◆ Assigned task:
Could you copy exactly the lines from the one containing "relocated | vemapok" through the last line of the records below, leaving out any pictures?

● ● ● ● ●

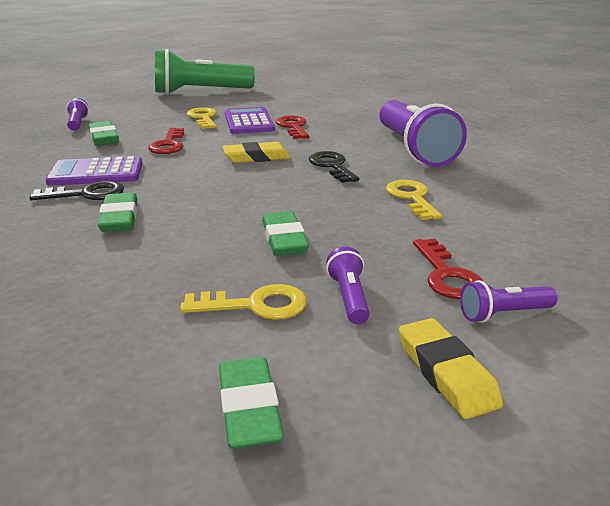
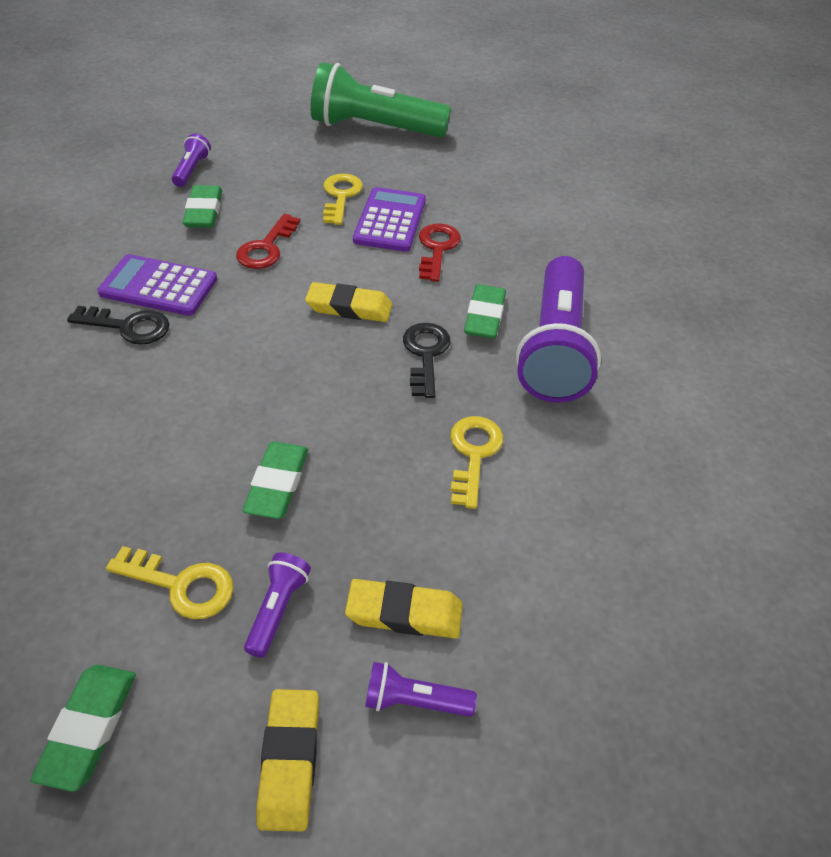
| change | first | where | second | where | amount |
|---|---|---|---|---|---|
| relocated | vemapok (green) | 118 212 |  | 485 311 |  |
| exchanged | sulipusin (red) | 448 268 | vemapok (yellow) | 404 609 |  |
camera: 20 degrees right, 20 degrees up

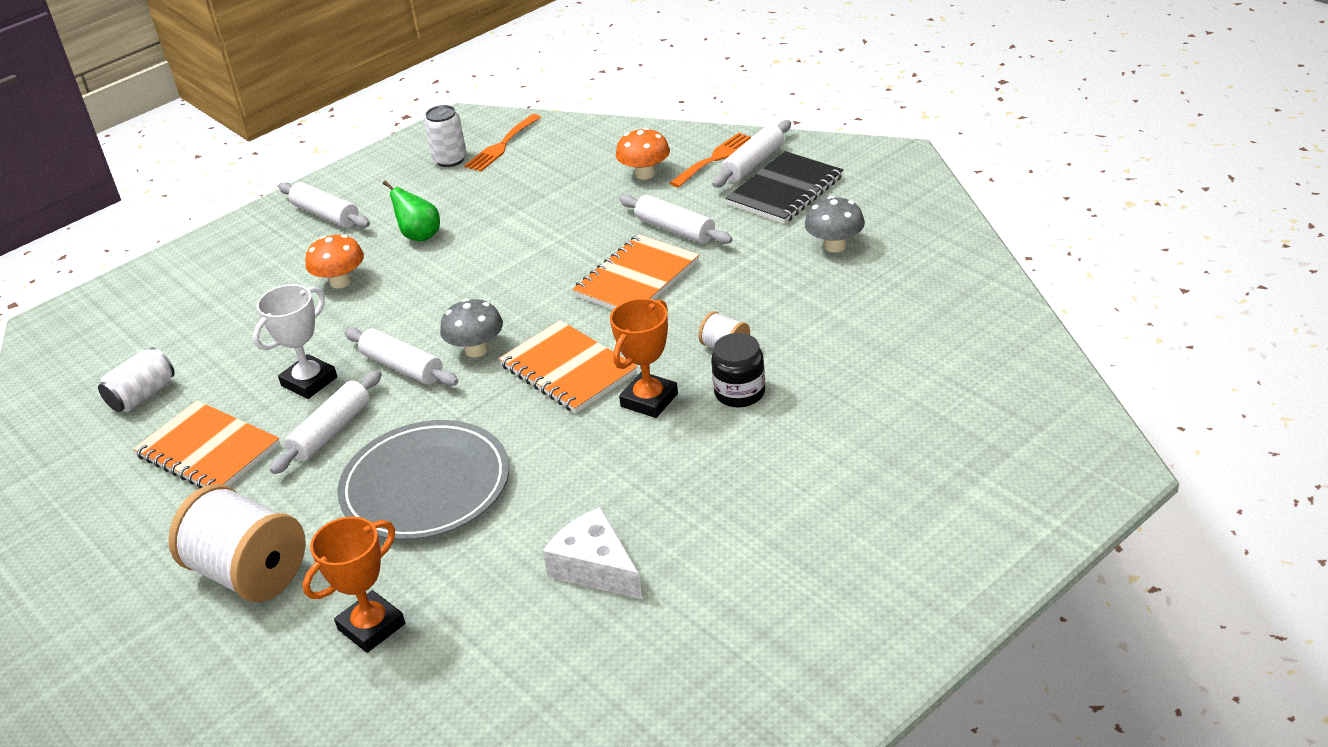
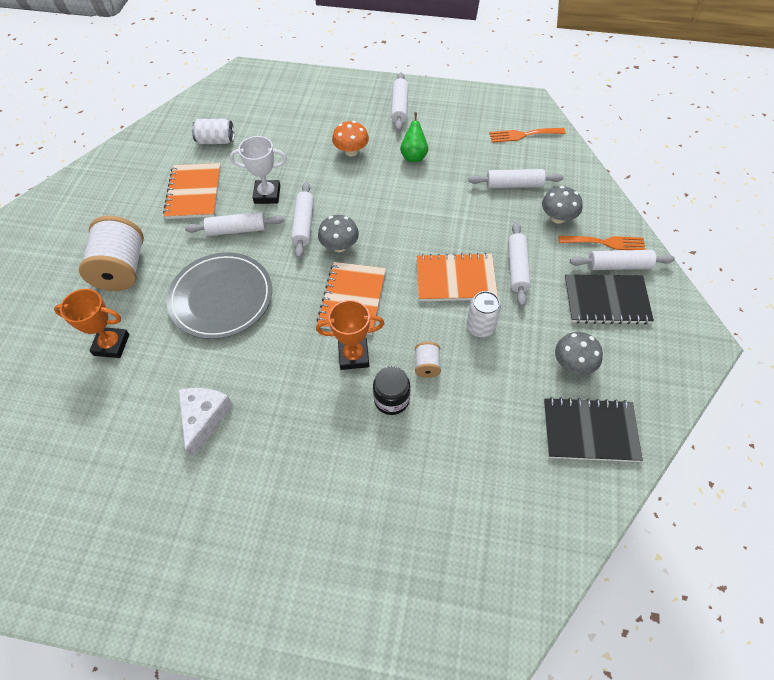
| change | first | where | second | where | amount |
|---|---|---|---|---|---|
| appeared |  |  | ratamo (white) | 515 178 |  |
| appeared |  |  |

● ● ● ● ●

◆ Written answer:
| relocated | vemapok (green) | 118 212 |  | 485 311 |  |
| exchanged | sulipusin (red) | 448 268 | vemapok (yellow) | 404 609 |  |
camera: 20 degrees right, 20 degrees up

| change | first | where | second | where | amount |
|---|---|---|---|---|---|
| appeared |  |  | ratamo (white) | 515 178 |  |
| appeared |  |  |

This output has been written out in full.